REQUIRED WORK: Every line of the material must be reproduced exactly.
── TASK INPUTS
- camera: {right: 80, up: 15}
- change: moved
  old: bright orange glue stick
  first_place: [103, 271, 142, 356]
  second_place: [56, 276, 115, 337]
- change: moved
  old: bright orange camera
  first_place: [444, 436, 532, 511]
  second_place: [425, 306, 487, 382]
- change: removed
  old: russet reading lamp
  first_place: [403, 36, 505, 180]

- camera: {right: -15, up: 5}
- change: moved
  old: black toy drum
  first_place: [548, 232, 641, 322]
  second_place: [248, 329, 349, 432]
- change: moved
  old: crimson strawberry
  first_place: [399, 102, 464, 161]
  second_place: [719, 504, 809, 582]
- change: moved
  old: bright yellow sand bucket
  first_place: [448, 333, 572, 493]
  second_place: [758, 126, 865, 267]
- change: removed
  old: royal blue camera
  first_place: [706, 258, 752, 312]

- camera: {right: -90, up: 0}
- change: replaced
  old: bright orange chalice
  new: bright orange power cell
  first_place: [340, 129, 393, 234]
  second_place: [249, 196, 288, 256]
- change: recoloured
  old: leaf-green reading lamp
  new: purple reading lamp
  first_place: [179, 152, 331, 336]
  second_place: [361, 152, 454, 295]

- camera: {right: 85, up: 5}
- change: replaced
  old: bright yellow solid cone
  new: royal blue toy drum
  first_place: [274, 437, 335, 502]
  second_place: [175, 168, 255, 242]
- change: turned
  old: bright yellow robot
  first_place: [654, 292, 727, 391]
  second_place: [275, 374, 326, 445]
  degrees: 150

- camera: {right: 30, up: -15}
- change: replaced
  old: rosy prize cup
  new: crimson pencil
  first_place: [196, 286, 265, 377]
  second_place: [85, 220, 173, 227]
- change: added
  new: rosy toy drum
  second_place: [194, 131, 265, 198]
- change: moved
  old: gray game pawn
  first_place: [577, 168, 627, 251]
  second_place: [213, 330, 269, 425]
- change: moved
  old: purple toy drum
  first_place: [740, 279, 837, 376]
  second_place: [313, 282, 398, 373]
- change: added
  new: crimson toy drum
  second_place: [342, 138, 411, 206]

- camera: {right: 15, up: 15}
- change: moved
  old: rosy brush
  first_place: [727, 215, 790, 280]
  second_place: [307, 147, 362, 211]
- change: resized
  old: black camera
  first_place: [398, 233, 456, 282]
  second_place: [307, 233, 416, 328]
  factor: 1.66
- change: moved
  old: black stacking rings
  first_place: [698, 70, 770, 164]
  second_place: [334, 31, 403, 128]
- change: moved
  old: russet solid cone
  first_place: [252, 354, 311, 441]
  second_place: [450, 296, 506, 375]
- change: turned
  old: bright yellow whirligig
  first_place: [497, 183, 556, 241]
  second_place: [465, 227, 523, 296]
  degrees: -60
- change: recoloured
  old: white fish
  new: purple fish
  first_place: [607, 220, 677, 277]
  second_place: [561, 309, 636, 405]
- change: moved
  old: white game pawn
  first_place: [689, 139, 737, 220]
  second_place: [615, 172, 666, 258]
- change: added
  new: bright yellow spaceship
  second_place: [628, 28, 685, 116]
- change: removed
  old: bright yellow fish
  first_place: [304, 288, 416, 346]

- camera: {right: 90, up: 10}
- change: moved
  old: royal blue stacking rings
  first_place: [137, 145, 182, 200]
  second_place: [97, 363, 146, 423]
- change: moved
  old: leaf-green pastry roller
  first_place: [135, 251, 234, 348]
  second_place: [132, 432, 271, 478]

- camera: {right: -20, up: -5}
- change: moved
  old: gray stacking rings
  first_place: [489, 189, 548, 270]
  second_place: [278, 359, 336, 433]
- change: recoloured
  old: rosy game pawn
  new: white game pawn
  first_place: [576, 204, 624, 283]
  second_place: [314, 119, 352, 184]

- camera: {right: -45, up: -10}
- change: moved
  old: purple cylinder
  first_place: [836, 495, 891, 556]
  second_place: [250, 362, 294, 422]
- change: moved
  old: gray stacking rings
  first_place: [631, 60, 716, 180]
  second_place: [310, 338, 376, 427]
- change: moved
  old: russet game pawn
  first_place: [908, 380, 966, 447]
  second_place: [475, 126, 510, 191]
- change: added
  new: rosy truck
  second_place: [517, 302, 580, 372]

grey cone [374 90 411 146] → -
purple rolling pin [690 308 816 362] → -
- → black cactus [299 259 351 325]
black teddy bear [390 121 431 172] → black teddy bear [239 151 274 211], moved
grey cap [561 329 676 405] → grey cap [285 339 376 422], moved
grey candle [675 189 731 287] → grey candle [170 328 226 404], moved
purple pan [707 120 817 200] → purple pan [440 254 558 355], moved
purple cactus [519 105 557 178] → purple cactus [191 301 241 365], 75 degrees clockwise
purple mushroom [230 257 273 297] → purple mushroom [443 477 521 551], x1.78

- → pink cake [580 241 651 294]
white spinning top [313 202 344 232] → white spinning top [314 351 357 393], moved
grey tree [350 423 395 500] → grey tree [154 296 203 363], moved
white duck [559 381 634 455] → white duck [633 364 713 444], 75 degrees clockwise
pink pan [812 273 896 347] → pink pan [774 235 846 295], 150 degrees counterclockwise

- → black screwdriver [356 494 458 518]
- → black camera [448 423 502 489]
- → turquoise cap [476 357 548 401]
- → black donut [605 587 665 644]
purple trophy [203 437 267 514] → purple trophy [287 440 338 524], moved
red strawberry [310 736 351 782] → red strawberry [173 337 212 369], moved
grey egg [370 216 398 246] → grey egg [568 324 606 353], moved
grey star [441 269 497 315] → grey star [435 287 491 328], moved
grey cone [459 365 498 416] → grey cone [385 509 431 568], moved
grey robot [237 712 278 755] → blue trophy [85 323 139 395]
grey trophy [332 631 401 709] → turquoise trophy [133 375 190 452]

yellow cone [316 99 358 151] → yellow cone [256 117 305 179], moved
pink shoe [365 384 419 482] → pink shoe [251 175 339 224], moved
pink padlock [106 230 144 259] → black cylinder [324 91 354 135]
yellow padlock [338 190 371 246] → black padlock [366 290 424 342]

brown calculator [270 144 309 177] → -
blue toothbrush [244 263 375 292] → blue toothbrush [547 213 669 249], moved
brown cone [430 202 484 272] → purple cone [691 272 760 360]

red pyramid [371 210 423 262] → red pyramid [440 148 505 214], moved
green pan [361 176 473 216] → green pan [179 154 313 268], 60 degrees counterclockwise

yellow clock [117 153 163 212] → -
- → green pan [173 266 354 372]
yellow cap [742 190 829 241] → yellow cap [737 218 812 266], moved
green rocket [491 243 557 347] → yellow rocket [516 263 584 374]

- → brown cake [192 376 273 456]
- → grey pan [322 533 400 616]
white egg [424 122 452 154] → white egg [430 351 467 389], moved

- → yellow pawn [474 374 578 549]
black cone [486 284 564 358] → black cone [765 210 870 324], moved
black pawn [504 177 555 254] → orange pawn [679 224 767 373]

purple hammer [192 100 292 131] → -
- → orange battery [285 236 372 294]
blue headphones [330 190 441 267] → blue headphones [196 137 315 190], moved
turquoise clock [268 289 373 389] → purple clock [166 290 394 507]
────
ANSWER AREA:
- camera: {right: 80, up: 15}
- change: moved
  old: bright orange glue stick
  first_place: [103, 271, 142, 356]
  second_place: [56, 276, 115, 337]
- change: moved
  old: bright orange camera
  first_place: [444, 436, 532, 511]
  second_place: [425, 306, 487, 382]
- change: removed
  old: russet reading lamp
  first_place: [403, 36, 505, 180]

- camera: {right: -15, up: 5}
- change: moved
  old: black toy drum
  first_place: [548, 232, 641, 322]
  second_place: [248, 329, 349, 432]
- change: moved
  old: crimson strawberry
  first_place: [399, 102, 464, 161]
  second_place: [719, 504, 809, 582]
- change: moved
  old: bright yellow sand bucket
  first_place: [448, 333, 572, 493]
  second_place: [758, 126, 865, 267]
- change: removed
  old: royal blue camera
  first_place: [706, 258, 752, 312]

- camera: {right: -90, up: 0}
- change: replaced
  old: bright orange chalice
  new: bright orange power cell
  first_place: [340, 129, 393, 234]
  second_place: [249, 196, 288, 256]
- change: recoloured
  old: leaf-green reading lamp
  new: purple reading lamp
  first_place: [179, 152, 331, 336]
  second_place: [361, 152, 454, 295]

- camera: {right: 85, up: 5}
- change: replaced
  old: bright yellow solid cone
  new: royal blue toy drum
  first_place: [274, 437, 335, 502]
  second_place: [175, 168, 255, 242]
- change: turned
  old: bright yellow robot
  first_place: [654, 292, 727, 391]
  second_place: [275, 374, 326, 445]
  degrees: 150

- camera: {right: 30, up: -15}
- change: replaced
  old: rosy prize cup
  new: crimson pencil
  first_place: [196, 286, 265, 377]
  second_place: [85, 220, 173, 227]
- change: added
  new: rosy toy drum
  second_place: [194, 131, 265, 198]
- change: moved
  old: gray game pawn
  first_place: [577, 168, 627, 251]
  second_place: [213, 330, 269, 425]
- change: moved
  old: purple toy drum
  first_place: [740, 279, 837, 376]
  second_place: [313, 282, 398, 373]
- change: added
  new: crimson toy drum
  second_place: [342, 138, 411, 206]

- camera: {right: 15, up: 15}
- change: moved
  old: rosy brush
  first_place: [727, 215, 790, 280]
  second_place: [307, 147, 362, 211]
- change: resized
  old: black camera
  first_place: [398, 233, 456, 282]
  second_place: [307, 233, 416, 328]
  factor: 1.66
- change: moved
  old: black stacking rings
  first_place: [698, 70, 770, 164]
  second_place: [334, 31, 403, 128]
- change: moved
  old: russet solid cone
  first_place: [252, 354, 311, 441]
  second_place: [450, 296, 506, 375]
- change: turned
  old: bright yellow whirligig
  first_place: [497, 183, 556, 241]
  second_place: [465, 227, 523, 296]
  degrees: -60
- change: recoloured
  old: white fish
  new: purple fish
  first_place: [607, 220, 677, 277]
  second_place: [561, 309, 636, 405]
- change: moved
  old: white game pawn
  first_place: [689, 139, 737, 220]
  second_place: [615, 172, 666, 258]
- change: added
  new: bright yellow spaceship
  second_place: [628, 28, 685, 116]
- change: removed
  old: bright yellow fish
  first_place: [304, 288, 416, 346]

- camera: {right: 90, up: 10}
- change: moved
  old: royal blue stacking rings
  first_place: [137, 145, 182, 200]
  second_place: [97, 363, 146, 423]
- change: moved
  old: leaf-green pastry roller
  first_place: [135, 251, 234, 348]
  second_place: [132, 432, 271, 478]

- camera: {right: -20, up: -5}
- change: moved
  old: gray stacking rings
  first_place: [489, 189, 548, 270]
  second_place: [278, 359, 336, 433]
- change: recoloured
  old: rosy game pawn
  new: white game pawn
  first_place: [576, 204, 624, 283]
  second_place: [314, 119, 352, 184]

- camera: {right: -45, up: -10}
- change: moved
  old: purple cylinder
  first_place: [836, 495, 891, 556]
  second_place: [250, 362, 294, 422]
- change: moved
  old: gray stacking rings
  first_place: [631, 60, 716, 180]
  second_place: [310, 338, 376, 427]
- change: moved
  old: russet game pawn
  first_place: [908, 380, 966, 447]
  second_place: [475, 126, 510, 191]
- change: added
  new: rosy truck
  second_place: [517, 302, 580, 372]

grey cone [374 90 411 146] → -
purple rolling pin [690 308 816 362] → -
- → black cactus [299 259 351 325]
black teddy bear [390 121 431 172] → black teddy bear [239 151 274 211], moved
grey cap [561 329 676 405] → grey cap [285 339 376 422], moved
grey candle [675 189 731 287] → grey candle [170 328 226 404], moved
purple pan [707 120 817 200] → purple pan [440 254 558 355], moved
purple cactus [519 105 557 178] → purple cactus [191 301 241 365], 75 degrees clockwise
purple mushroom [230 257 273 297] → purple mushroom [443 477 521 551], x1.78

- → pink cake [580 241 651 294]
white spinning top [313 202 344 232] → white spinning top [314 351 357 393], moved
grey tree [350 423 395 500] → grey tree [154 296 203 363], moved
white duck [559 381 634 455] → white duck [633 364 713 444], 75 degrees clockwise
pink pan [812 273 896 347] → pink pan [774 235 846 295], 150 degrees counterclockwise

- → black screwdriver [356 494 458 518]
- → black camera [448 423 502 489]
- → turquoise cap [476 357 548 401]
- → black donut [605 587 665 644]
purple trophy [203 437 267 514] → purple trophy [287 440 338 524], moved
red strawberry [310 736 351 782] → red strawberry [173 337 212 369], moved
grey egg [370 216 398 246] → grey egg [568 324 606 353], moved
grey star [441 269 497 315] → grey star [435 287 491 328], moved
grey cone [459 365 498 416] → grey cone [385 509 431 568], moved
grey robot [237 712 278 755] → blue trophy [85 323 139 395]
grey trophy [332 631 401 709] → turquoise trophy [133 375 190 452]

yellow cone [316 99 358 151] → yellow cone [256 117 305 179], moved
pink shoe [365 384 419 482] → pink shoe [251 175 339 224], moved
pink padlock [106 230 144 259] → black cylinder [324 91 354 135]
yellow padlock [338 190 371 246] → black padlock [366 290 424 342]

brown calculator [270 144 309 177] → -
blue toothbrush [244 263 375 292] → blue toothbrush [547 213 669 249], moved
brown cone [430 202 484 272] → purple cone [691 272 760 360]

red pyramid [371 210 423 262] → red pyramid [440 148 505 214], moved
green pan [361 176 473 216] → green pan [179 154 313 268], 60 degrees counterclockwise

yellow clock [117 153 163 212] → -
- → green pan [173 266 354 372]
yellow cap [742 190 829 241] → yellow cap [737 218 812 266], moved
green rocket [491 243 557 347] → yellow rocket [516 263 584 374]

- → brown cake [192 376 273 456]
- → grey pan [322 533 400 616]
white egg [424 122 452 154] → white egg [430 351 467 389], moved

- → yellow pawn [474 374 578 549]
black cone [486 284 564 358] → black cone [765 210 870 324], moved
black pawn [504 177 555 254] → orange pawn [679 224 767 373]

purple hammer [192 100 292 131] → -
- → orange battery [285 236 372 294]
blue headphones [330 190 441 267] → blue headphones [196 137 315 190], moved
turquoise clock [268 289 373 389] → purple clock [166 290 394 507]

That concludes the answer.